Aufgabenstellung => Gib jede Zeile der folgenden Datensätze unverändert an, in der die Zeichenfolge „kern“ vorkommt.

====

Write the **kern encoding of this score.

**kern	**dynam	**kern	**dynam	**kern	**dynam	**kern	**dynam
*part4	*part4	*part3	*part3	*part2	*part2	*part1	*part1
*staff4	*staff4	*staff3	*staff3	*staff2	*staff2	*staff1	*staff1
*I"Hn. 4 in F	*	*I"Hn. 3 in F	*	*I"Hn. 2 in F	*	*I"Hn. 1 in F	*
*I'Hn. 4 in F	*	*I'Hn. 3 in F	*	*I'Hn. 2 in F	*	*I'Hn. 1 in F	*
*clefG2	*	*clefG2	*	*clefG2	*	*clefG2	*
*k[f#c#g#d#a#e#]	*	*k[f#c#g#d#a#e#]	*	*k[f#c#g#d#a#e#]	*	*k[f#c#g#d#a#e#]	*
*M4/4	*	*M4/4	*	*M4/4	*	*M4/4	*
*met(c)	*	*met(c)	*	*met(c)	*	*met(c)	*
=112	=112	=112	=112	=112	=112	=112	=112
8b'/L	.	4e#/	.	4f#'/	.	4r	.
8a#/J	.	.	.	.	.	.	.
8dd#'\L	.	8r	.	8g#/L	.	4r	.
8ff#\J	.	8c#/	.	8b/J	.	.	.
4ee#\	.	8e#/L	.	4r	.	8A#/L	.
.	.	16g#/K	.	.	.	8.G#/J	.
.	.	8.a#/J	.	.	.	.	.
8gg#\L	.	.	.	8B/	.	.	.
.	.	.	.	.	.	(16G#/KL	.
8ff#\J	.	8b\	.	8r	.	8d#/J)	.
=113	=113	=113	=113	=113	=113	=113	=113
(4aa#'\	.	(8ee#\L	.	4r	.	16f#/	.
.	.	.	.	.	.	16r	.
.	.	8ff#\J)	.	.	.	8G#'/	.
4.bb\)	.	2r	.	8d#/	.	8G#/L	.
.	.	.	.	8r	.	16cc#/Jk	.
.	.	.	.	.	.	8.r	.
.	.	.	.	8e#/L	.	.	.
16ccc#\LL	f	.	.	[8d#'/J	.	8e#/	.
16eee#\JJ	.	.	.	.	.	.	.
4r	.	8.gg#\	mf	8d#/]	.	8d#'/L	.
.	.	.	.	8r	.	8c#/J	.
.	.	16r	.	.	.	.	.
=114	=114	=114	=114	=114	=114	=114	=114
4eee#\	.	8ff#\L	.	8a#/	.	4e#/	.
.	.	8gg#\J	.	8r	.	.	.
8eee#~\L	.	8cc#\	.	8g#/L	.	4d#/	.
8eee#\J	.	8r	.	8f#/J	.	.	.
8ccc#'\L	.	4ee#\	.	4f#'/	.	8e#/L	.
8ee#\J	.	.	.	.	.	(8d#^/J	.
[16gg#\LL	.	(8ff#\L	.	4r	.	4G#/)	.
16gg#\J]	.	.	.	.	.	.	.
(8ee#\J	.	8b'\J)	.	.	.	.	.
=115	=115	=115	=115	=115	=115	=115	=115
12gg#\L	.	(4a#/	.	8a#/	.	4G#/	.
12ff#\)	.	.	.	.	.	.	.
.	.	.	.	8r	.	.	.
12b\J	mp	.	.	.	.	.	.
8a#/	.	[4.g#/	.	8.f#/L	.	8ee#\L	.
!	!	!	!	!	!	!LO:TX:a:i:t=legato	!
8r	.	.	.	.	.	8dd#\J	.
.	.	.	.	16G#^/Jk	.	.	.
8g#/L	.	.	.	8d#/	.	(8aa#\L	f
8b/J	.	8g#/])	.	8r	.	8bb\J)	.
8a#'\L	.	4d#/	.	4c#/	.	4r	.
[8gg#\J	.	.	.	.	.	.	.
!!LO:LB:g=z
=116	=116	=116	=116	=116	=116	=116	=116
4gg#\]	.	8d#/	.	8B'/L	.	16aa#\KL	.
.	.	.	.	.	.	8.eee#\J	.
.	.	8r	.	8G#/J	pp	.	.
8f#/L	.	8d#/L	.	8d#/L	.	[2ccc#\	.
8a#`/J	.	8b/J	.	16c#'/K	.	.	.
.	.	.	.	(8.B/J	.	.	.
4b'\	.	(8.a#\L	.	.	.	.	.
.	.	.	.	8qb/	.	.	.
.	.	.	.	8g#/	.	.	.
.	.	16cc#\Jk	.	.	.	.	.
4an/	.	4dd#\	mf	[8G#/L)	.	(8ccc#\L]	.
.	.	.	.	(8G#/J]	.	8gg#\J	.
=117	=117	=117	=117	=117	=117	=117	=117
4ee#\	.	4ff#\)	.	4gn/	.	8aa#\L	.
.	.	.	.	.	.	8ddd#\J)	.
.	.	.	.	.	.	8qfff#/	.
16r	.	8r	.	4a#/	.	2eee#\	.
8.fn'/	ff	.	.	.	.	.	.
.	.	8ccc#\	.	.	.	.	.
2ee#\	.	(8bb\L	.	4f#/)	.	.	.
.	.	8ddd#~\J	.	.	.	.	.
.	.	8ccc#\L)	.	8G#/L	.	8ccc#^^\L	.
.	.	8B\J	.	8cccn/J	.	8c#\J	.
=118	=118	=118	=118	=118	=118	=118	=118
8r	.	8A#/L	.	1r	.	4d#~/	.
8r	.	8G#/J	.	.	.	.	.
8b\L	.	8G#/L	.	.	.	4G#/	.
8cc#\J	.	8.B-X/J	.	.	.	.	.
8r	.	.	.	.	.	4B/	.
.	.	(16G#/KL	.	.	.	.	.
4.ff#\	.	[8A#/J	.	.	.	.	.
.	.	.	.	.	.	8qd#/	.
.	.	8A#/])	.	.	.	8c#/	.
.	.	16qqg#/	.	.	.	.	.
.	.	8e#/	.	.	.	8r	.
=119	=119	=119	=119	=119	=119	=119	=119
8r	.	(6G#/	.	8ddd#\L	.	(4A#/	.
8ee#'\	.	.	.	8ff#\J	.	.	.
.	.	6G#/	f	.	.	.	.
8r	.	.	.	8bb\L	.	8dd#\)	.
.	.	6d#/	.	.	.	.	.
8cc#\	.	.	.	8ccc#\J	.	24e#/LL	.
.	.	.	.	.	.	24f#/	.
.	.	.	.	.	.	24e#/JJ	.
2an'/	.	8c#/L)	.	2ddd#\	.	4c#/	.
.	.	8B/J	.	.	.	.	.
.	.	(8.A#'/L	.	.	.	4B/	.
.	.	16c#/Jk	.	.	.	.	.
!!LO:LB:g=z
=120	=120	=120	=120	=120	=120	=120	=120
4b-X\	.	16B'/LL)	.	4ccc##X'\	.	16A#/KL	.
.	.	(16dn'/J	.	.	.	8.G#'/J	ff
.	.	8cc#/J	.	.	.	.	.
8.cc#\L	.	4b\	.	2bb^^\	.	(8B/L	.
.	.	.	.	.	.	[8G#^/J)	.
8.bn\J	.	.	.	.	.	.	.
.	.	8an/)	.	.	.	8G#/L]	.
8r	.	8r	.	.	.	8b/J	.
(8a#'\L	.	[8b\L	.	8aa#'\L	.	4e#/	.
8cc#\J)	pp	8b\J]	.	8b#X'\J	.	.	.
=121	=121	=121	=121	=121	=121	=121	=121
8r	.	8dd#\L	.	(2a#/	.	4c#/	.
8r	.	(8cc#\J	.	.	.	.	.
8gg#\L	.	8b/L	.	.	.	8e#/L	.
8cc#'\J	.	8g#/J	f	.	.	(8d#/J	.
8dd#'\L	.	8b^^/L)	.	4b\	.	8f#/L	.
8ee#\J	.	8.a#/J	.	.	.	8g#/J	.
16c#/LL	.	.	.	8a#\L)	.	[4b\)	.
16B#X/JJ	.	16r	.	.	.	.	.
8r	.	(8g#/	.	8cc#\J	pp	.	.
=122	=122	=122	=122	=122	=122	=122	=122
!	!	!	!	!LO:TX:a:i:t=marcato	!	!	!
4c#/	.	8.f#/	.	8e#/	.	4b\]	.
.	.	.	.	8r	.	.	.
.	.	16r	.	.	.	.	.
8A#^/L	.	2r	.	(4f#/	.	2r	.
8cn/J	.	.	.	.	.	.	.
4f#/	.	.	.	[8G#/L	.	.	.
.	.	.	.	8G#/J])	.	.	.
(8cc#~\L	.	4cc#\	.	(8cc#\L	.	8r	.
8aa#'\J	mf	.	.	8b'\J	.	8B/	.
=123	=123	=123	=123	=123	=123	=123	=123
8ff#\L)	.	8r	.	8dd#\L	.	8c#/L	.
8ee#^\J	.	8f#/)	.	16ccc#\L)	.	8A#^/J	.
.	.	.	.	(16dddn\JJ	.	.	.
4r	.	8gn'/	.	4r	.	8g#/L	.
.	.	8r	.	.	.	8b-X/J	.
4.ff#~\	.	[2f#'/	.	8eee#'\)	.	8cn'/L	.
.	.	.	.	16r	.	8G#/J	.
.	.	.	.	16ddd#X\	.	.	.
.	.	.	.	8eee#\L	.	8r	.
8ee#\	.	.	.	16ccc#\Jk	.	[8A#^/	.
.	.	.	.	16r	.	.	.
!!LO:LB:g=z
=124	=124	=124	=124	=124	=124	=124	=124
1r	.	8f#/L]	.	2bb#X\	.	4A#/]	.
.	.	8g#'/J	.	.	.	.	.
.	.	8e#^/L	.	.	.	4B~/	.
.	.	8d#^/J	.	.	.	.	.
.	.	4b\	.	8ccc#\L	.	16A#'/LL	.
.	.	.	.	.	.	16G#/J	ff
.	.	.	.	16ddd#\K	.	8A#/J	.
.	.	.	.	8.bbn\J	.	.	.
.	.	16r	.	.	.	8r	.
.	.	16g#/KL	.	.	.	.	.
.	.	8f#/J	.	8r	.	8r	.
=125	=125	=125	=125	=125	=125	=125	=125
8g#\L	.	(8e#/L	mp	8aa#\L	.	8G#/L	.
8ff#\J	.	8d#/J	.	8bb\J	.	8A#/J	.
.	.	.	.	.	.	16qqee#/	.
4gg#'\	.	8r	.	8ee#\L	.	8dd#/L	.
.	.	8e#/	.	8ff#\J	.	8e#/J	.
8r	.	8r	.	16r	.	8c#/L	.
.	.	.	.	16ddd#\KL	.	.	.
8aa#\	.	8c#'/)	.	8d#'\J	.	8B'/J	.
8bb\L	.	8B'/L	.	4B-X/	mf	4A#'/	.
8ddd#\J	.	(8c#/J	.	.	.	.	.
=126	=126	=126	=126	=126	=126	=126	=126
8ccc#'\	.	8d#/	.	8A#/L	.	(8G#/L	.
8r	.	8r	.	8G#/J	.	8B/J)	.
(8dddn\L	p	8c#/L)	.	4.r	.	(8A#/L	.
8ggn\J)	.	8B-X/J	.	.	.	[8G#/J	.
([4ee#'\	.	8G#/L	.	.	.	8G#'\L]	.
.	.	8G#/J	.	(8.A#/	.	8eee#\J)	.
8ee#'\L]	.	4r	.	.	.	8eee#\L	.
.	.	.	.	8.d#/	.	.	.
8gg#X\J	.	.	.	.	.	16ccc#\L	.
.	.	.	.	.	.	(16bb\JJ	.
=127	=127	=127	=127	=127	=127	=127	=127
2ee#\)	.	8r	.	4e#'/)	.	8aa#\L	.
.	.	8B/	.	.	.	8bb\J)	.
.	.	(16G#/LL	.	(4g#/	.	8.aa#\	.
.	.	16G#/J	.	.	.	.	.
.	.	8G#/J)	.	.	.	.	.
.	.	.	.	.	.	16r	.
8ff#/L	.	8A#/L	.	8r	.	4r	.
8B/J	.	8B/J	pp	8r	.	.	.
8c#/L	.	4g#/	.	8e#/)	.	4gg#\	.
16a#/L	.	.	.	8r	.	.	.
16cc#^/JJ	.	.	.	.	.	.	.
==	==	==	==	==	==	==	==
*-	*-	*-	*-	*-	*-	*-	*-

====

Vollständige Antwort =>
Write the **kern encoding of this score.
**kern	**dynam	**kern	**dynam	**kern	**dynam	**kern	**dynam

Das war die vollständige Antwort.